***** INPUT DATA *****

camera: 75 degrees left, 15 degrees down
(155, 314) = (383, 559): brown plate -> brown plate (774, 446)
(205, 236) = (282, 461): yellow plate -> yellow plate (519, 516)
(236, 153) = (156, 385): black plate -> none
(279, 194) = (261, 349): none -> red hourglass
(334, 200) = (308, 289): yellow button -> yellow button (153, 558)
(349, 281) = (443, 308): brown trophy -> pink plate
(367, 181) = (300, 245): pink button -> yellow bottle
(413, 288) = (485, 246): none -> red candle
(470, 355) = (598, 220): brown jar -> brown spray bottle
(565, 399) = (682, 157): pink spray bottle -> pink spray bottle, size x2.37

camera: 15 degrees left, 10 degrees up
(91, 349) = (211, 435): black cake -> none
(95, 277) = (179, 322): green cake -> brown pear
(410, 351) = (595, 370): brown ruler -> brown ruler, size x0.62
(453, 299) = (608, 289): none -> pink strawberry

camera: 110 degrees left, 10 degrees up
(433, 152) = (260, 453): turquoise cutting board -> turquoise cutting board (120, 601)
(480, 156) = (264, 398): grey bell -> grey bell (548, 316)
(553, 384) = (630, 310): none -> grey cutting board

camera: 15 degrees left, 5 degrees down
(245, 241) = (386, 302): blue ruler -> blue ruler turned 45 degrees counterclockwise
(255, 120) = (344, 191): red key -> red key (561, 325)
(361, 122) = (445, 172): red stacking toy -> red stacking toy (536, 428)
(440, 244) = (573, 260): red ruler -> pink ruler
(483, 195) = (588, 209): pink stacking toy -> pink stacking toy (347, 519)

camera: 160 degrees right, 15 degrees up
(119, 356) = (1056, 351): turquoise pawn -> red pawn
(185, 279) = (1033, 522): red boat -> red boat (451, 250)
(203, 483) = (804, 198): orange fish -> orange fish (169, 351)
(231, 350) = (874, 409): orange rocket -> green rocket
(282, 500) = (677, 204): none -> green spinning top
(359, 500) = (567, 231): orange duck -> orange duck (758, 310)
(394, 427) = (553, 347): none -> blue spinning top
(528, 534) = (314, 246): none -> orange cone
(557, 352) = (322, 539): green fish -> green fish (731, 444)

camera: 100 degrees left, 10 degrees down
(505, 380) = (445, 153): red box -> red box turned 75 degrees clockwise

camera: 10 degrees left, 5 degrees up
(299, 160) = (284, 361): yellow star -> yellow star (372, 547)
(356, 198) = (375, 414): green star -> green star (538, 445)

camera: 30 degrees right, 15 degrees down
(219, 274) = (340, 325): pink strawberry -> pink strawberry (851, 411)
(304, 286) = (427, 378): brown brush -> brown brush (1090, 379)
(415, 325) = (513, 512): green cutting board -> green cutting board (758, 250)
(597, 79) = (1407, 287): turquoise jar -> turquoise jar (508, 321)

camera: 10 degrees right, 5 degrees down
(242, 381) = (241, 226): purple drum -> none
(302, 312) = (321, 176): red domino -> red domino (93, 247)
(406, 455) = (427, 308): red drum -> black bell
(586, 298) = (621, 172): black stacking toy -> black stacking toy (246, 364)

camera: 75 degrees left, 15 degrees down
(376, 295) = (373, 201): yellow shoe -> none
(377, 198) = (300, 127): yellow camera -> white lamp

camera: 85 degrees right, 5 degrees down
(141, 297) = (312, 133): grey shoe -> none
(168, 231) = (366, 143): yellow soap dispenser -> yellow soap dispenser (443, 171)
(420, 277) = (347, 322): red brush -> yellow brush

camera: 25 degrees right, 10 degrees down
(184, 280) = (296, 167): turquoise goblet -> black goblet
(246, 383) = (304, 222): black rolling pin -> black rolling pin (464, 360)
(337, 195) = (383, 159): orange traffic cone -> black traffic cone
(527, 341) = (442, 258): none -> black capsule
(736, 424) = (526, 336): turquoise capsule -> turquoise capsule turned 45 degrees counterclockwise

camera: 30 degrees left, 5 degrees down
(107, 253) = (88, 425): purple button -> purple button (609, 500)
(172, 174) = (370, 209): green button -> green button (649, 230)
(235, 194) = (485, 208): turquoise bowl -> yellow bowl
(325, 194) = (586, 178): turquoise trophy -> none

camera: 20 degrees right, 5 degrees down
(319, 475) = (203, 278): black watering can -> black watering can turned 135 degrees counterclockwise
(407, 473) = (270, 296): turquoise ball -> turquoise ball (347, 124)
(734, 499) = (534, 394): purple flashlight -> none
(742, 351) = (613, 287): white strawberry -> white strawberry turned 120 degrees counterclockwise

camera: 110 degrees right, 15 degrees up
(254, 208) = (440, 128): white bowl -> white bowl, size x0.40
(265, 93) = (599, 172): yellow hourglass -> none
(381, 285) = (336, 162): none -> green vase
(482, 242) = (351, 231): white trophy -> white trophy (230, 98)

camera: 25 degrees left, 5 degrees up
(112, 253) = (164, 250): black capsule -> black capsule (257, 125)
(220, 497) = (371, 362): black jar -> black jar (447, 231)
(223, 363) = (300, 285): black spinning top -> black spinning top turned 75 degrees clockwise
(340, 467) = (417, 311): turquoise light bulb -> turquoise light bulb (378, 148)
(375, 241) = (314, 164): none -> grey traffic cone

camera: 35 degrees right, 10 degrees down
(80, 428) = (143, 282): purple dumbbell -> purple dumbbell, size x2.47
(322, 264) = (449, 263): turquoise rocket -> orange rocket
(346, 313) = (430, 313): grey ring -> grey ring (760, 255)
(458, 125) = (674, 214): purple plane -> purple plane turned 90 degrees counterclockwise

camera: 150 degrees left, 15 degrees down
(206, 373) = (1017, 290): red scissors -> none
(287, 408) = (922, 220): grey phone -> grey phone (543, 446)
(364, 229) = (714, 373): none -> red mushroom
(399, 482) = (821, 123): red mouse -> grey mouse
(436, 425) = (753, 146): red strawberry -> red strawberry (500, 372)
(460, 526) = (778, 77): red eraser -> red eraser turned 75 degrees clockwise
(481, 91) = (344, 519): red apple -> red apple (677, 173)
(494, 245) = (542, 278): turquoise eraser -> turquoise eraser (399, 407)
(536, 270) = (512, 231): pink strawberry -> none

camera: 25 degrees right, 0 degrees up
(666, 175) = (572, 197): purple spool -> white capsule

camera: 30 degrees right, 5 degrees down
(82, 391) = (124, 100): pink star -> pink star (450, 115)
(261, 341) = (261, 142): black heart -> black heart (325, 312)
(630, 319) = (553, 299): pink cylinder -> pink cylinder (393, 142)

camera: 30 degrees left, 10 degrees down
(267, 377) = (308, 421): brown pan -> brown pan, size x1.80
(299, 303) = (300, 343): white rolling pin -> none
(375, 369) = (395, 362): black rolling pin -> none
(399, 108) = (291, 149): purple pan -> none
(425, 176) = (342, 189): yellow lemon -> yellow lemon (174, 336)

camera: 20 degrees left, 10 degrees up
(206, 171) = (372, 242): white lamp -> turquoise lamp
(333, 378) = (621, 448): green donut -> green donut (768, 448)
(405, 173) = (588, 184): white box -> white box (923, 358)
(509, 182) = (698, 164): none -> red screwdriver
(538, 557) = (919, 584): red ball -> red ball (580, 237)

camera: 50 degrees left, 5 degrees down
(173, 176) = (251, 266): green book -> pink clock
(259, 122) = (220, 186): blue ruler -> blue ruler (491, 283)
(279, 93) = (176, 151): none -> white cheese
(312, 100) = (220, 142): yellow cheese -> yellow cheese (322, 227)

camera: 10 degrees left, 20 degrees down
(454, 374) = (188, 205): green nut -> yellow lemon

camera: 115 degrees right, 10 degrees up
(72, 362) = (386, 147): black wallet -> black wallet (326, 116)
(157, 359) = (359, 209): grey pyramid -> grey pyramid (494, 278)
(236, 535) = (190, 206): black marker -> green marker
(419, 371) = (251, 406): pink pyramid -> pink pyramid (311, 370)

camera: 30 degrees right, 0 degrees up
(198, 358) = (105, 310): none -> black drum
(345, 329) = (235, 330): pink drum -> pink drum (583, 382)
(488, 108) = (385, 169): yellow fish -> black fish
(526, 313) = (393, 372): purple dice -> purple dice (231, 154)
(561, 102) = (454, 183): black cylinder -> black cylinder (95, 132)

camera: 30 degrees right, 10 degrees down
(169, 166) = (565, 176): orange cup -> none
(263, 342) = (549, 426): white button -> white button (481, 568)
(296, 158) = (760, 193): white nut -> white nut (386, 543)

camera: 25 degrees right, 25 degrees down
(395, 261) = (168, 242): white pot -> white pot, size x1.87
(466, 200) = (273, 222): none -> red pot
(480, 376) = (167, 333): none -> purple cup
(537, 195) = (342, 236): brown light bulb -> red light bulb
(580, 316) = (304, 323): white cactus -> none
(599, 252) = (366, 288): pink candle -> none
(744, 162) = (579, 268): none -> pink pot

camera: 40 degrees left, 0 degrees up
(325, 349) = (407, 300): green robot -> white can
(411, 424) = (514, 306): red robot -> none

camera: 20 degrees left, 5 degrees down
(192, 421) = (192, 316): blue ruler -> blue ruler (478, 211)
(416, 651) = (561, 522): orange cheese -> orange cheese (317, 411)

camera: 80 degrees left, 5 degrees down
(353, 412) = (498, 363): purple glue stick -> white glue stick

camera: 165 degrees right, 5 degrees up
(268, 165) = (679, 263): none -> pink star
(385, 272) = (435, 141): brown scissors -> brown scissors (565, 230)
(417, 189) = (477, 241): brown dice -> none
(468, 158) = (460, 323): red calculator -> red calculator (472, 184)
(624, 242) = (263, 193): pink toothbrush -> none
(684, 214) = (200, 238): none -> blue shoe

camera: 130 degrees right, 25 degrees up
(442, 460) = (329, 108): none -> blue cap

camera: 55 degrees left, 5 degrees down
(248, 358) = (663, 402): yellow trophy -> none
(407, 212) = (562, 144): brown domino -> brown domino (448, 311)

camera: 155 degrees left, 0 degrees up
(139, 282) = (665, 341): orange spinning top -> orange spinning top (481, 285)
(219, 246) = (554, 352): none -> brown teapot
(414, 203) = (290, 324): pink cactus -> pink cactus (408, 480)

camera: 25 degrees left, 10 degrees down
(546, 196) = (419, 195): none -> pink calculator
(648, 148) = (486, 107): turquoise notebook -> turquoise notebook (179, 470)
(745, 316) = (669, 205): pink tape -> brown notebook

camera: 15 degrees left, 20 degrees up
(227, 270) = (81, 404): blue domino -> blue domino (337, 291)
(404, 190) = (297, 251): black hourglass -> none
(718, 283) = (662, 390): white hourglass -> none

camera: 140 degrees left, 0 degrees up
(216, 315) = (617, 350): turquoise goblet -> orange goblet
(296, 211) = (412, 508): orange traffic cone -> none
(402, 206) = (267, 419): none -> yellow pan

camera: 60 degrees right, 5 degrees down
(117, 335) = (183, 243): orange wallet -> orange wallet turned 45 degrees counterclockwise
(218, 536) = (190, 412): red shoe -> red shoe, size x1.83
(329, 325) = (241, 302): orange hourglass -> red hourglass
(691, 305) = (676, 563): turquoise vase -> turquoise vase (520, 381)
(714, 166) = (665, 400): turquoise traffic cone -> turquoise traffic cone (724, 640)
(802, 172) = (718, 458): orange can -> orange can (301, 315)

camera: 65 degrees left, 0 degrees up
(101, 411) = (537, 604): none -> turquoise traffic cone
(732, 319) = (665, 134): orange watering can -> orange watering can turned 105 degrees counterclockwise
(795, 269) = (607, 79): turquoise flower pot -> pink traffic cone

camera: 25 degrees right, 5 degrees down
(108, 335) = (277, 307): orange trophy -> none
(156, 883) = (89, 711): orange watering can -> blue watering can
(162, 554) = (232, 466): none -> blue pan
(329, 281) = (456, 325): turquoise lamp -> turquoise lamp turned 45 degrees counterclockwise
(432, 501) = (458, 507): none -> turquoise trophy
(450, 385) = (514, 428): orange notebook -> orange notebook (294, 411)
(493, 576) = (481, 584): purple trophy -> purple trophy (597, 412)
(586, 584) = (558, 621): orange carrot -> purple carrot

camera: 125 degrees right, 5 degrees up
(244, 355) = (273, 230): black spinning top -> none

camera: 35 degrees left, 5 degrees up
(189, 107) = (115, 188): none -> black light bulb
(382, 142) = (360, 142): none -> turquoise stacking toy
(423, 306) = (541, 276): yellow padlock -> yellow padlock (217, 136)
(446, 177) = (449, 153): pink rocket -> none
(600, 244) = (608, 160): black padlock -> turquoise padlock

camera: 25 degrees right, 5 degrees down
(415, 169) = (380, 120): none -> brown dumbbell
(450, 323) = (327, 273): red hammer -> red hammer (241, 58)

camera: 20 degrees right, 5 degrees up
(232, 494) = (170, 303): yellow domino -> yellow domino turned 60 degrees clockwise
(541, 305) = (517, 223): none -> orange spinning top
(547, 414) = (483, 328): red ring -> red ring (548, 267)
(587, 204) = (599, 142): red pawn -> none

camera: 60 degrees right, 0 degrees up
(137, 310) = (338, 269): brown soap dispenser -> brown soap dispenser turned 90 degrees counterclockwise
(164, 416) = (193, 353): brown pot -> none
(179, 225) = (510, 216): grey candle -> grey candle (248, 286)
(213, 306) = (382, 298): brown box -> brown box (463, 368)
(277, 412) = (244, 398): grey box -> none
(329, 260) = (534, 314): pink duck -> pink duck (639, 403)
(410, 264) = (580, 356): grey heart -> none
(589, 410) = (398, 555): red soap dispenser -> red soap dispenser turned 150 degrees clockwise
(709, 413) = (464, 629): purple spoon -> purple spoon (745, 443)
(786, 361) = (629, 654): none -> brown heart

*****

● **THE TASK**
Select and copy every line of the material that holds the string "spray".

● **RESPONSE TO THE TASK**
(470, 355) = (598, 220): brown jar -> brown spray bottle
(565, 399) = (682, 157): pink spray bottle -> pink spray bottle, size x2.37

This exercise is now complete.